- **Entries supplied**
○ ○ ○ ○

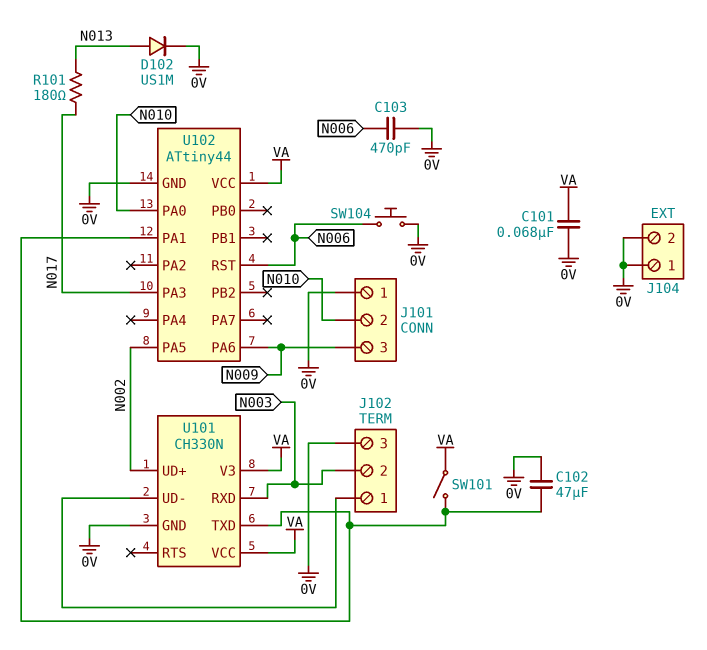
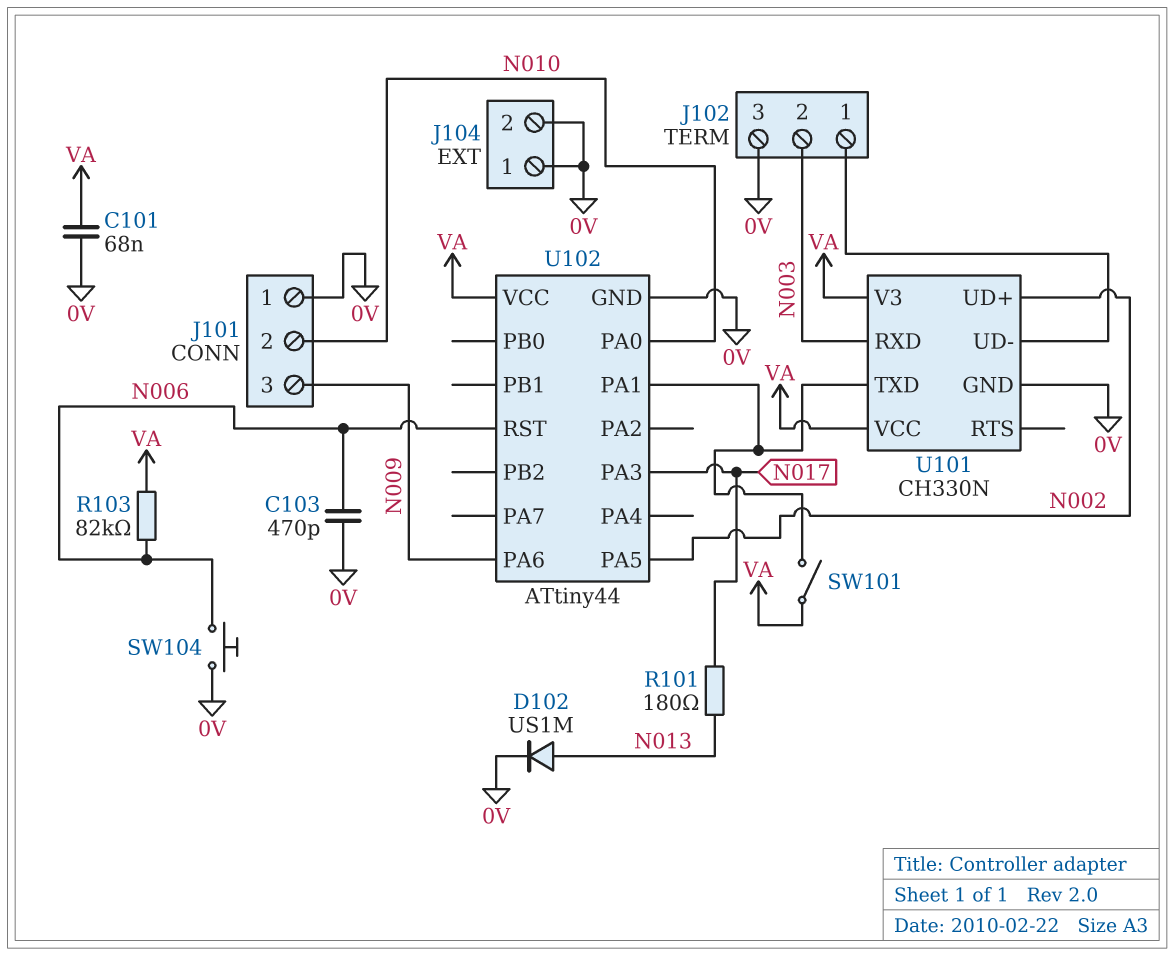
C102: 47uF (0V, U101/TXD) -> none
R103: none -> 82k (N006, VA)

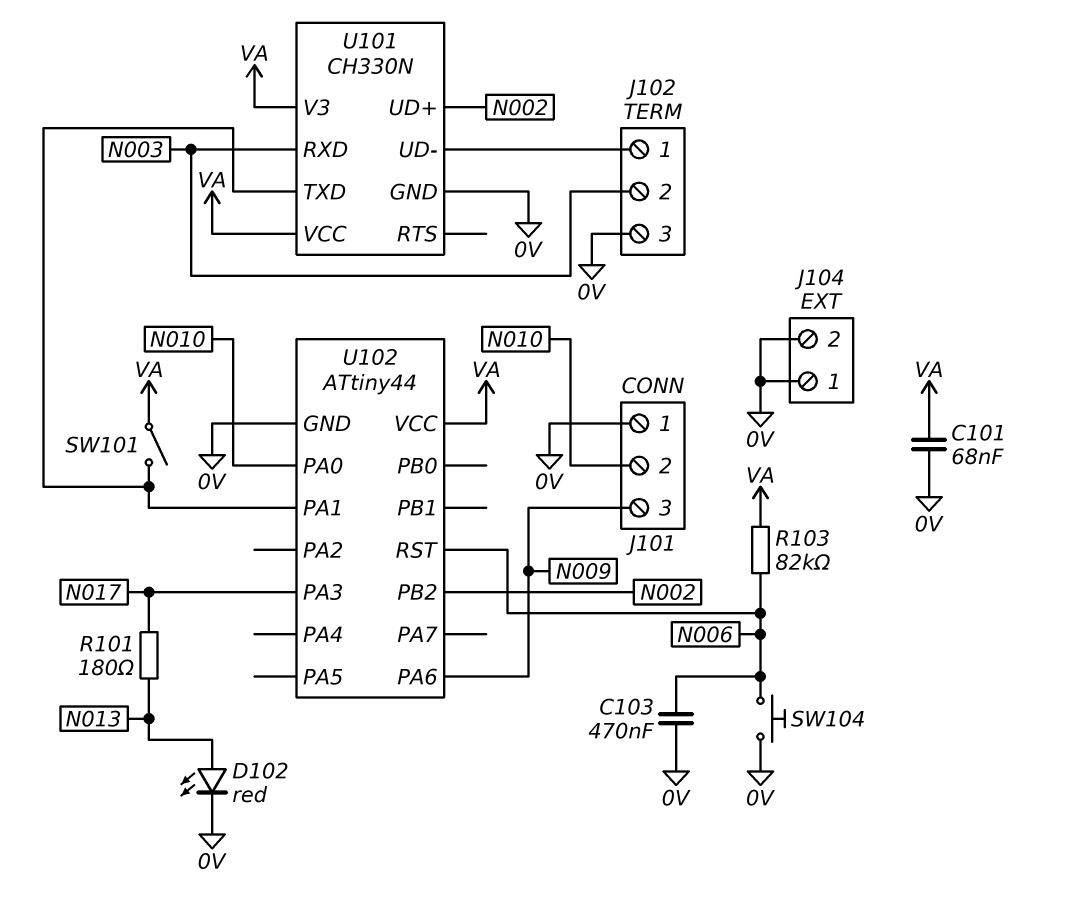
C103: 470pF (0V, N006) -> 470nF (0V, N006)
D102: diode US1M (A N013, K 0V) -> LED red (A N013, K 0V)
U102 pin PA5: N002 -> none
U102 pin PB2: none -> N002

○ ○ ○ ○

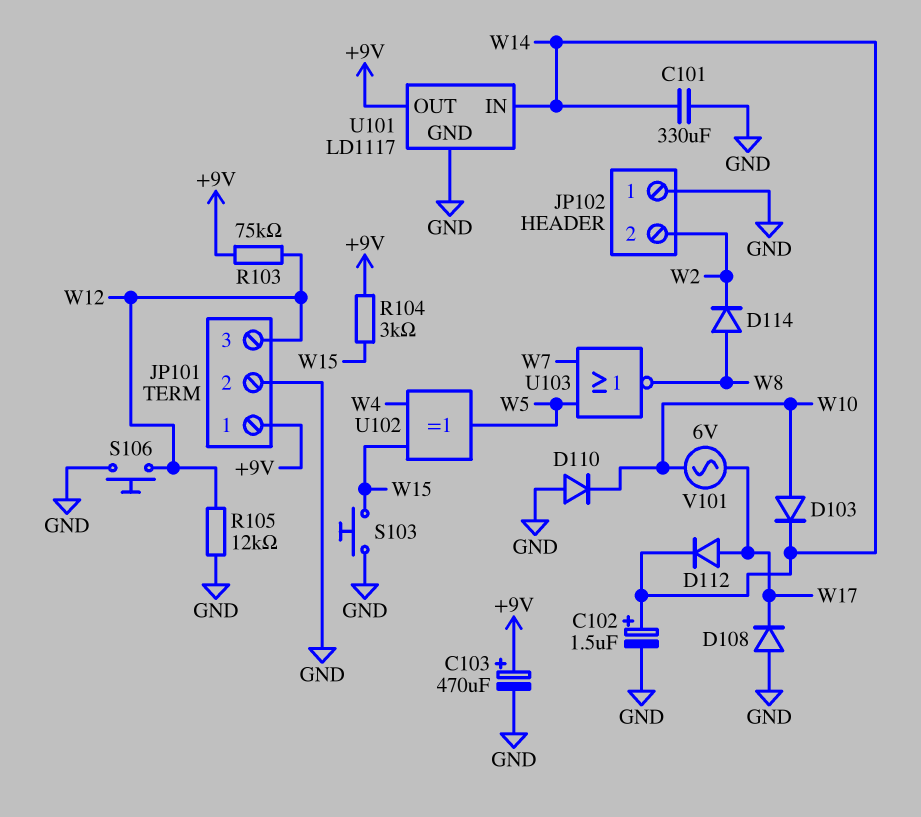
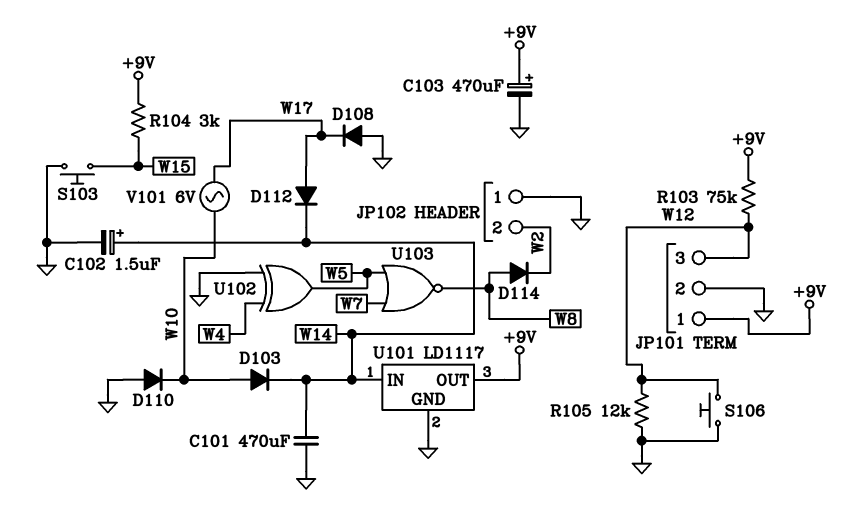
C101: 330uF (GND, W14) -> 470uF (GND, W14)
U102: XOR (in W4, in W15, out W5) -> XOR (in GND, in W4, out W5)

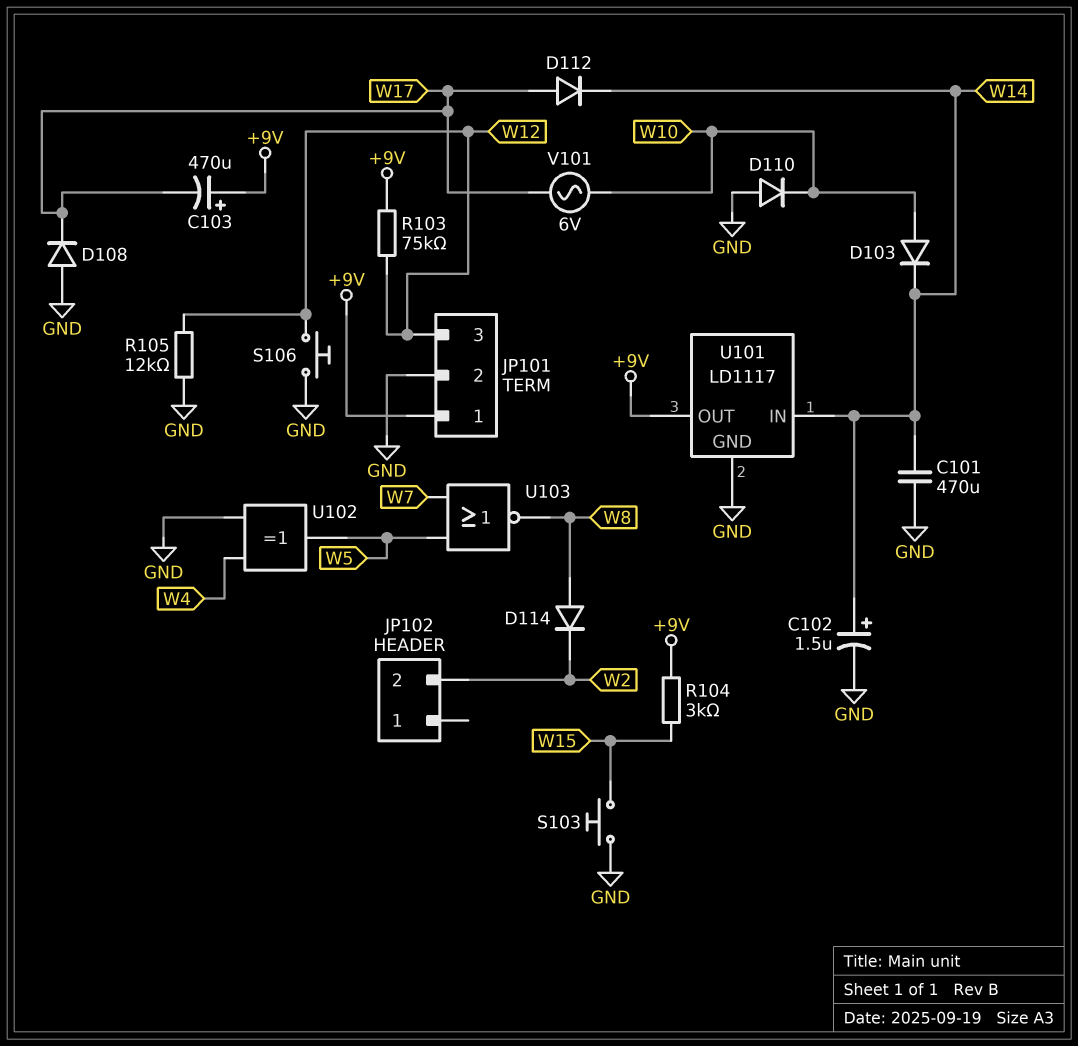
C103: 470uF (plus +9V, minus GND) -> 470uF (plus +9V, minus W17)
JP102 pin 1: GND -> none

○ ○ ○ ○

I'd like the lines above repeated exactly, from the one that contains "C102: 47uF (0V, U101/TXD) -> none" through the one that contains "U102 pin PB2: none -> N002", with no pictures.

- **Output for this exercise**
C102: 47uF (0V, U101/TXD) -> none
R103: none -> 82k (N006, VA)

C103: 470pF (0V, N006) -> 470nF (0V, N006)
D102: diode US1M (A N013, K 0V) -> LED red (A N013, K 0V)
U102 pin PA5: N002 -> none
U102 pin PB2: none -> N002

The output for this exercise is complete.